** Opening Working data block **

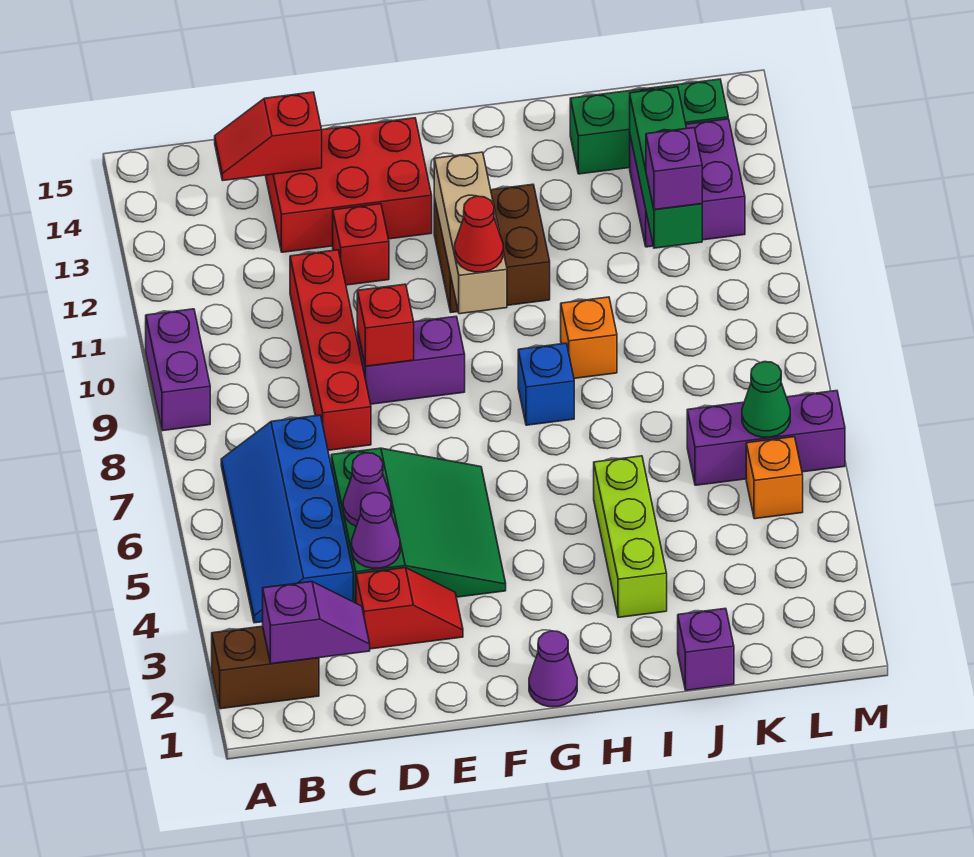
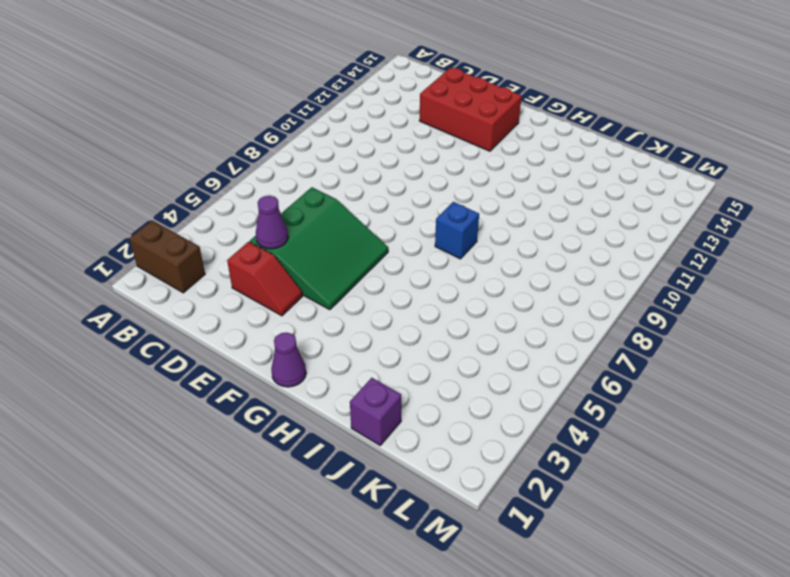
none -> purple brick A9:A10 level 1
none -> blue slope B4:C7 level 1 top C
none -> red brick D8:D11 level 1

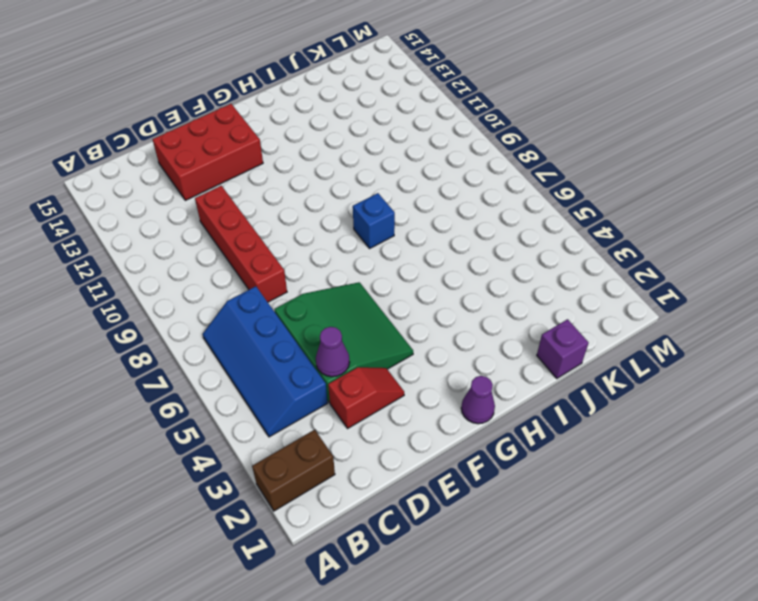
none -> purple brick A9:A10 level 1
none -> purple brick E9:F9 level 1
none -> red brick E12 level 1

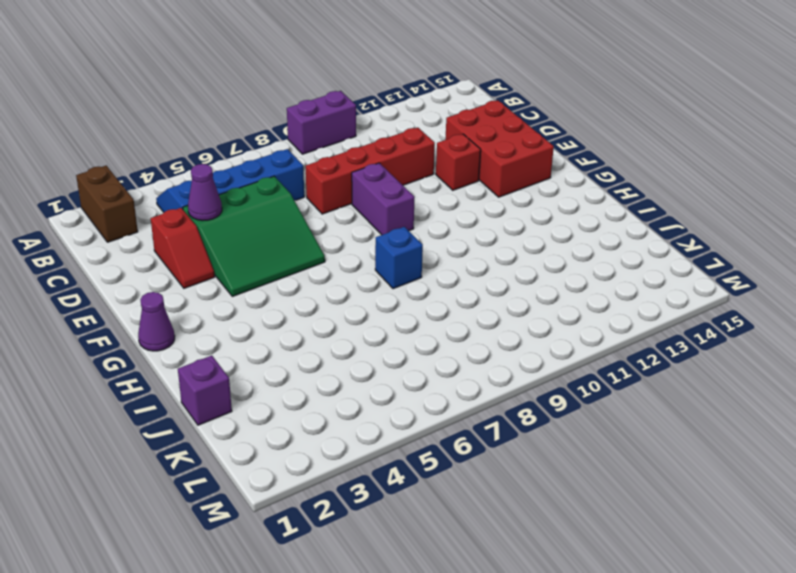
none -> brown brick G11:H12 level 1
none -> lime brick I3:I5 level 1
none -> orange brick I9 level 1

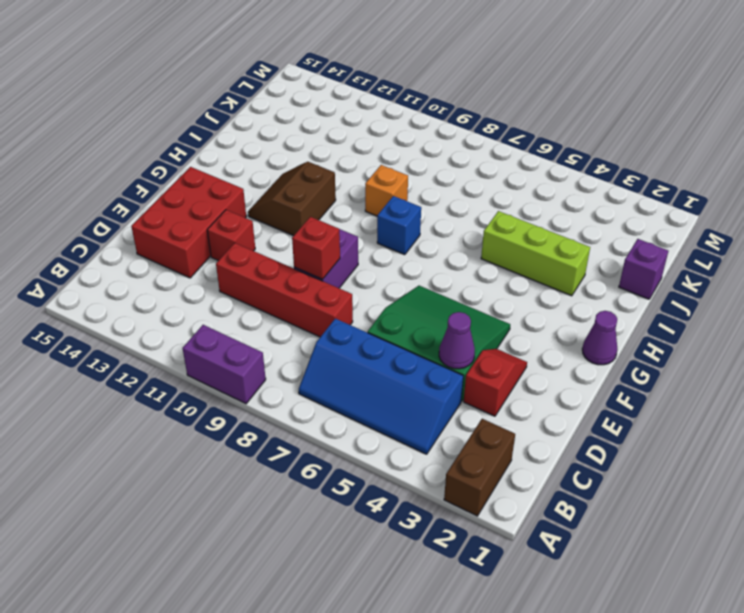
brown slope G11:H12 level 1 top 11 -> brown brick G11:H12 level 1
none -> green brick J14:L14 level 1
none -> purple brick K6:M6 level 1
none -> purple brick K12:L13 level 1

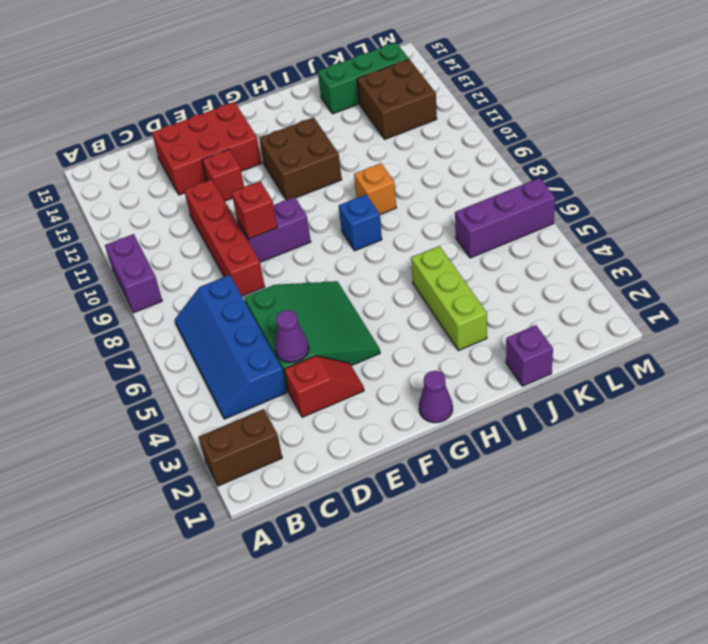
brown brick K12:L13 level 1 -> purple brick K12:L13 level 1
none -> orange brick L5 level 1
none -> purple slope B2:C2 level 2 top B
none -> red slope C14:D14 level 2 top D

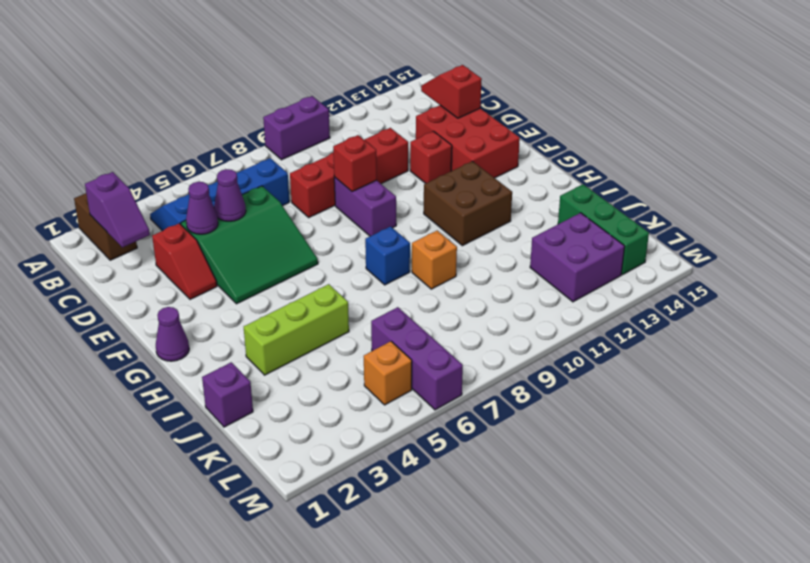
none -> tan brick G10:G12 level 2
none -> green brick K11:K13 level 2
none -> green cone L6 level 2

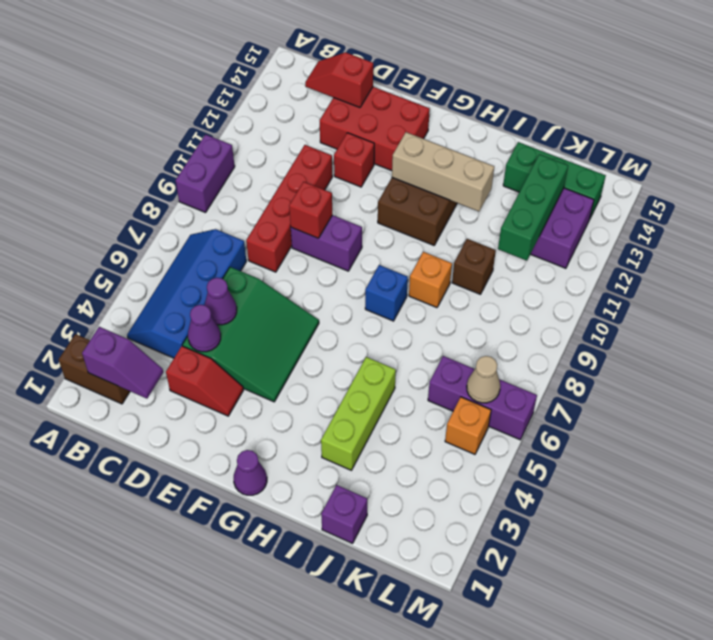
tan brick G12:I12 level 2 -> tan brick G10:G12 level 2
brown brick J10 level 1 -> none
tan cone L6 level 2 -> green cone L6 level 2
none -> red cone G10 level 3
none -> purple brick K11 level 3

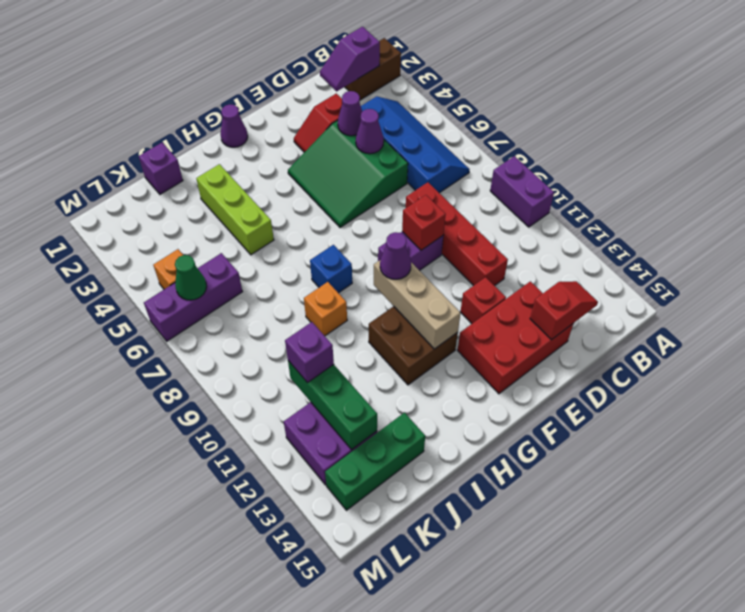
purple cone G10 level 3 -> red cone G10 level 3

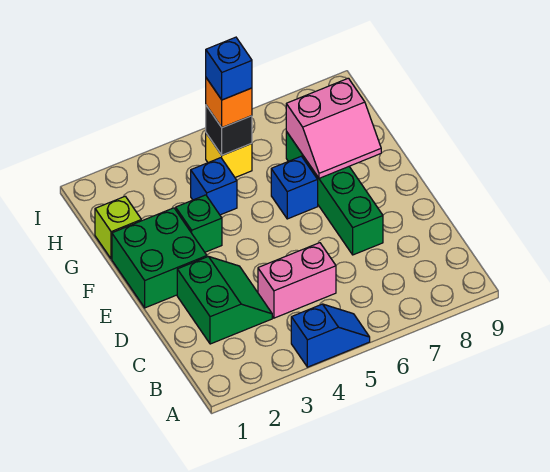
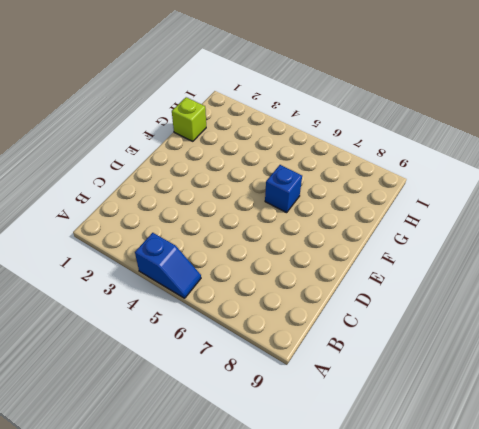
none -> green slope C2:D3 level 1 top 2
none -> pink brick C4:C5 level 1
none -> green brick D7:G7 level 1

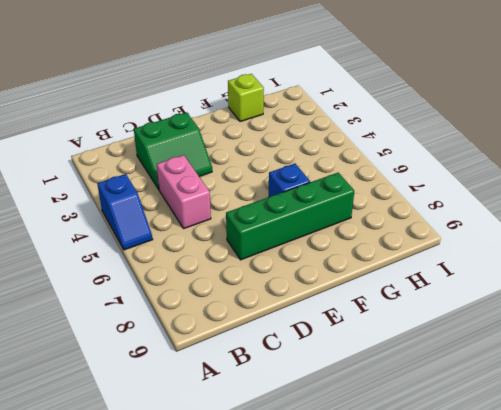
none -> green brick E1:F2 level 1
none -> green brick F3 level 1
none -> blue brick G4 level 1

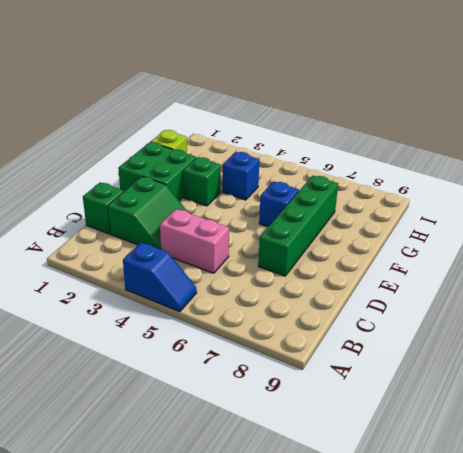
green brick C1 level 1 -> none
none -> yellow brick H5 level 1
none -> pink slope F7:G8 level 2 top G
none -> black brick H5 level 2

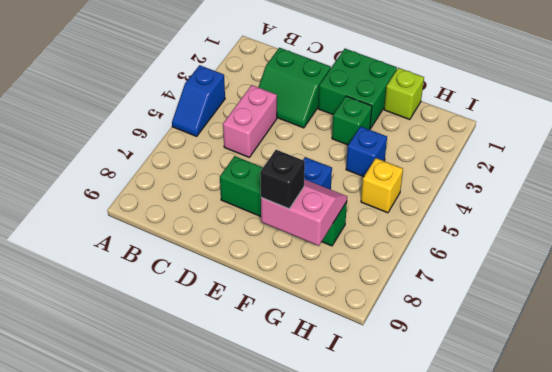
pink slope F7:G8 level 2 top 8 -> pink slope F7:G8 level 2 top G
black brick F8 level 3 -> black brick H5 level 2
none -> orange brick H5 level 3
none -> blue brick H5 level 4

** Closing Working data block **

→ **Prompt**
Skip every picture, and restate word for word only the lines above from the line containing "none -> red slope C14:D14 level 2 top D" to the line containing "none -> purple brick K11 level 3", both of them included.

→ **Problem solution**
none -> red slope C14:D14 level 2 top D

none -> tan brick G10:G12 level 2
none -> green brick K11:K13 level 2
none -> green cone L6 level 2

tan brick G12:I12 level 2 -> tan brick G10:G12 level 2
brown brick J10 level 1 -> none
tan cone L6 level 2 -> green cone L6 level 2
none -> red cone G10 level 3
none -> purple brick K11 level 3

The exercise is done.